From the line containing "none -> green brick D12:E13 level 1" to the last line of the data below, copy everything exactly and nothing else; pictures stay out.
- - - - - - -
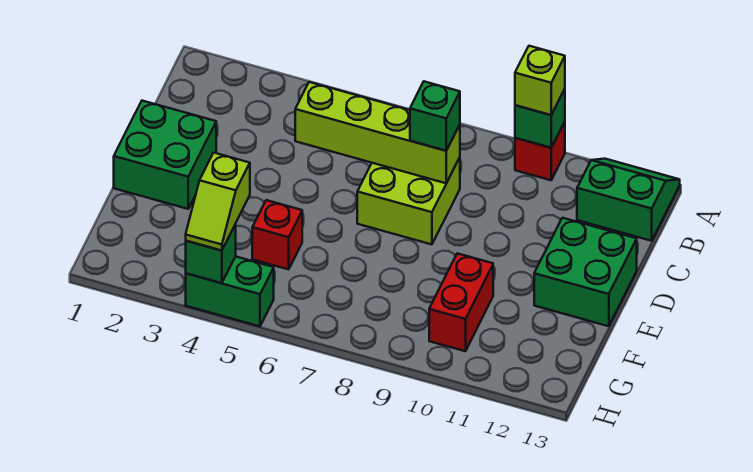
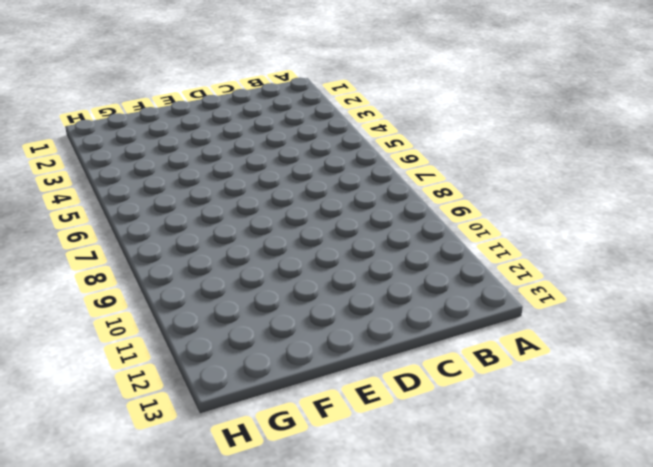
none -> red brick A10 level 1
none -> green slope A12:B13 level 1 top B
none -> lime brick C7:D8 level 1

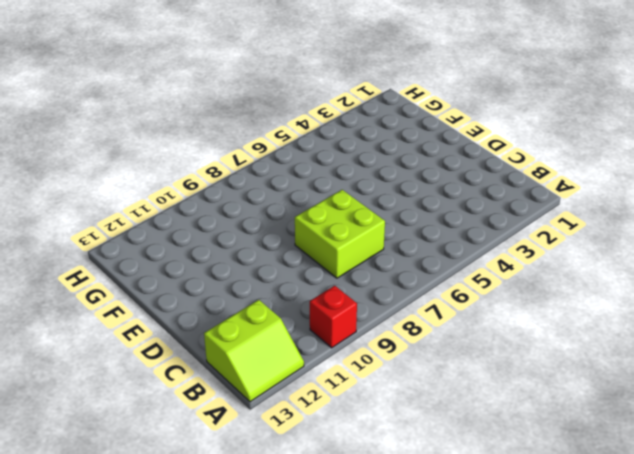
lime slope A12:B13 level 1 top B -> green slope A12:B13 level 1 top B
none -> green brick D1:E2 level 1
none -> green brick D12:E13 level 1
none -> red brick F5 level 1

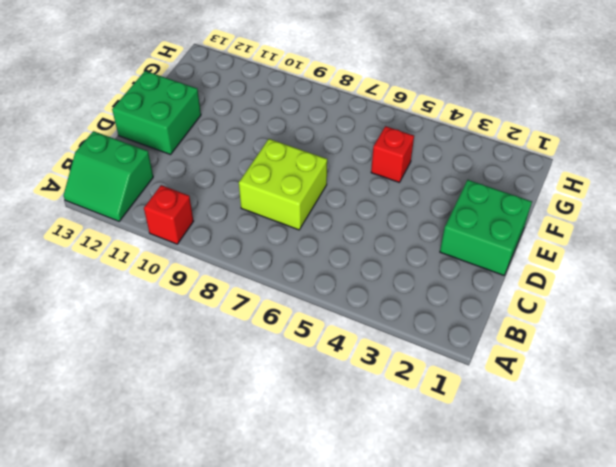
none -> red brick F10:G10 level 1
none -> green brick H4:H5 level 1
none -> green brick A10 level 2

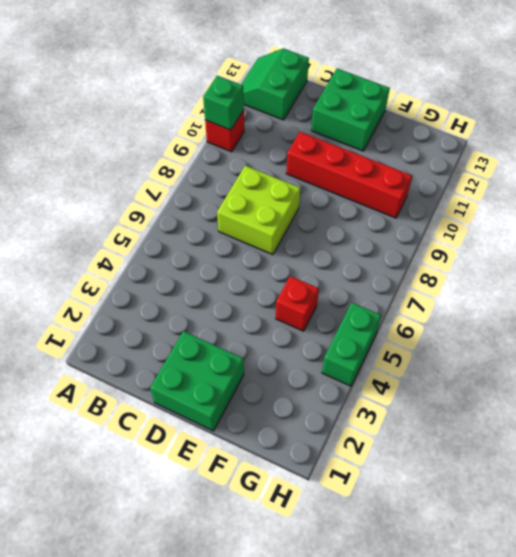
red brick D10:G10 level 1 -> red brick F10:G10 level 1
none -> lime brick C5:C8 level 2
none -> green brick H4 level 2
none -> lime brick A10 level 3

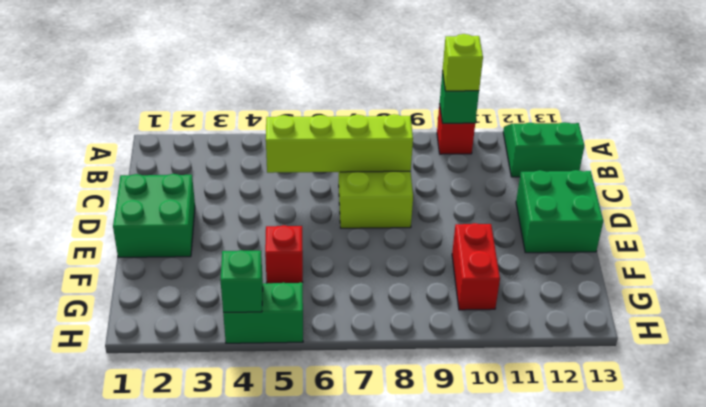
none -> green brick C8 level 3
none -> lime slope G4:H4 level 3 top G

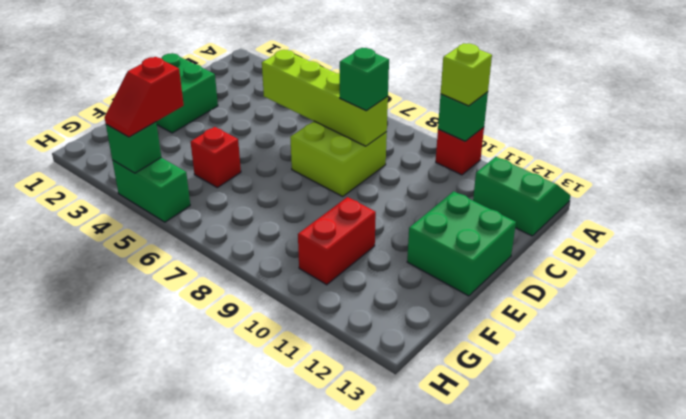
red slope G4:H4 level 3 top G -> lime slope G4:H4 level 3 top G

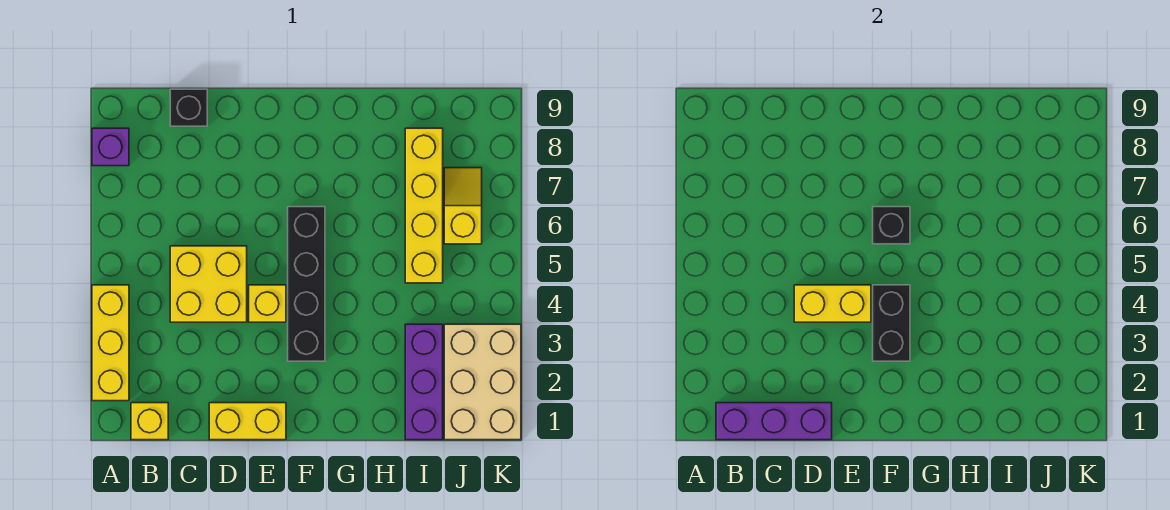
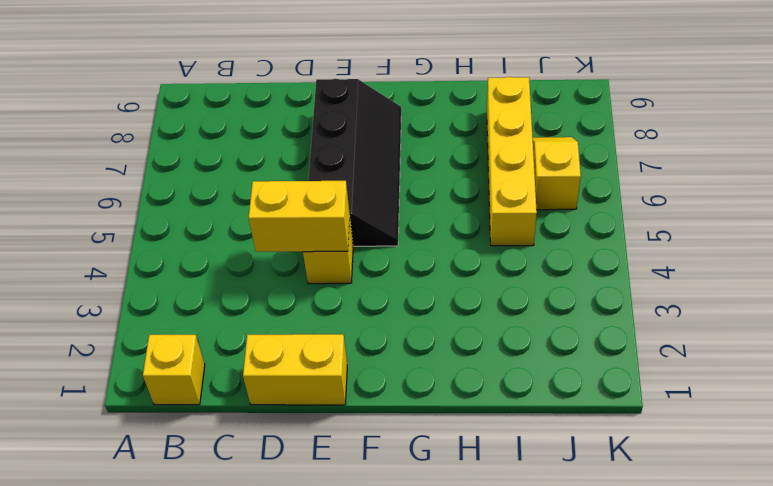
black slope E5:F8 level 1 top E -> black brick F3:F6 level 1
none -> yellow brick A2:A4 level 1
none -> purple brick A8 level 1
none -> yellow brick C4:D5 level 1

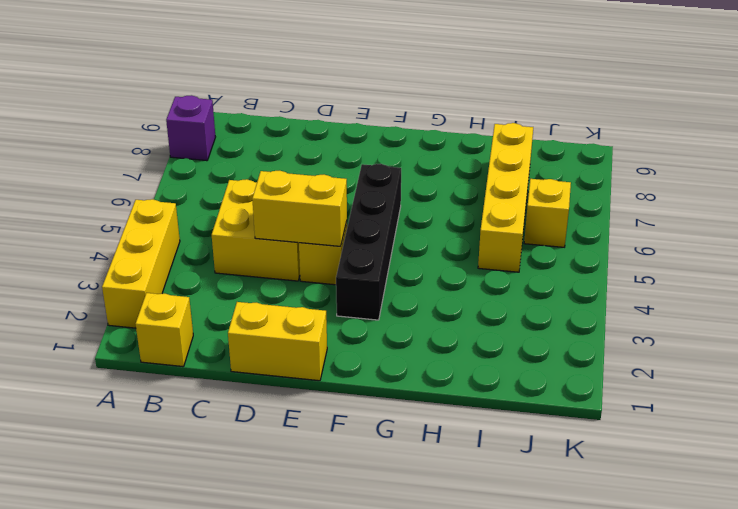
none -> black brick C9 level 1
none -> purple brick I1:I3 level 1
none -> tan brick J1:K3 level 1

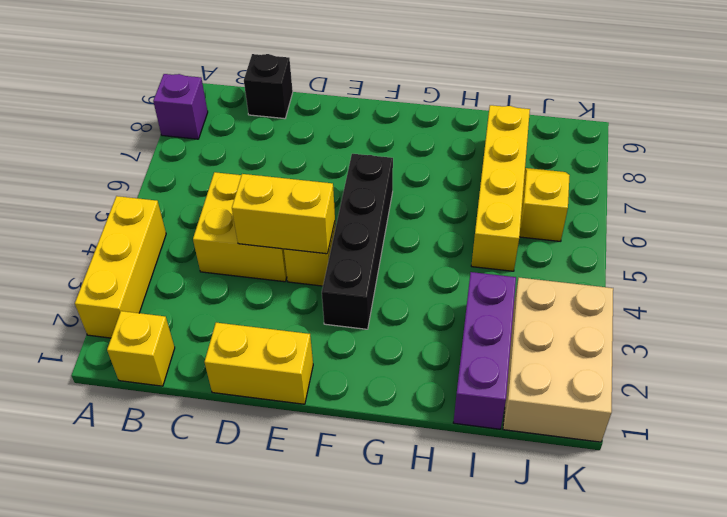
none -> purple brick B1:D1 level 2
none -> black brick F3:F4 level 2
none -> black brick F6 level 2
- - - - - - -
● TASK SOLUTION
none -> green brick D12:E13 level 1
none -> red brick F5 level 1

none -> red brick F10:G10 level 1
none -> green brick H4:H5 level 1
none -> green brick A10 level 2

red brick D10:G10 level 1 -> red brick F10:G10 level 1
none -> lime brick C5:C8 level 2
none -> green brick H4 level 2
none -> lime brick A10 level 3

none -> green brick C8 level 3
none -> lime slope G4:H4 level 3 top G

red slope G4:H4 level 3 top G -> lime slope G4:H4 level 3 top G

black slope E5:F8 level 1 top E -> black brick F3:F6 level 1
none -> yellow brick A2:A4 level 1
none -> purple brick A8 level 1
none -> yellow brick C4:D5 level 1

none -> black brick C9 level 1
none -> purple brick I1:I3 level 1
none -> tan brick J1:K3 level 1

none -> purple brick B1:D1 level 2
none -> black brick F3:F4 level 2
none -> black brick F6 level 2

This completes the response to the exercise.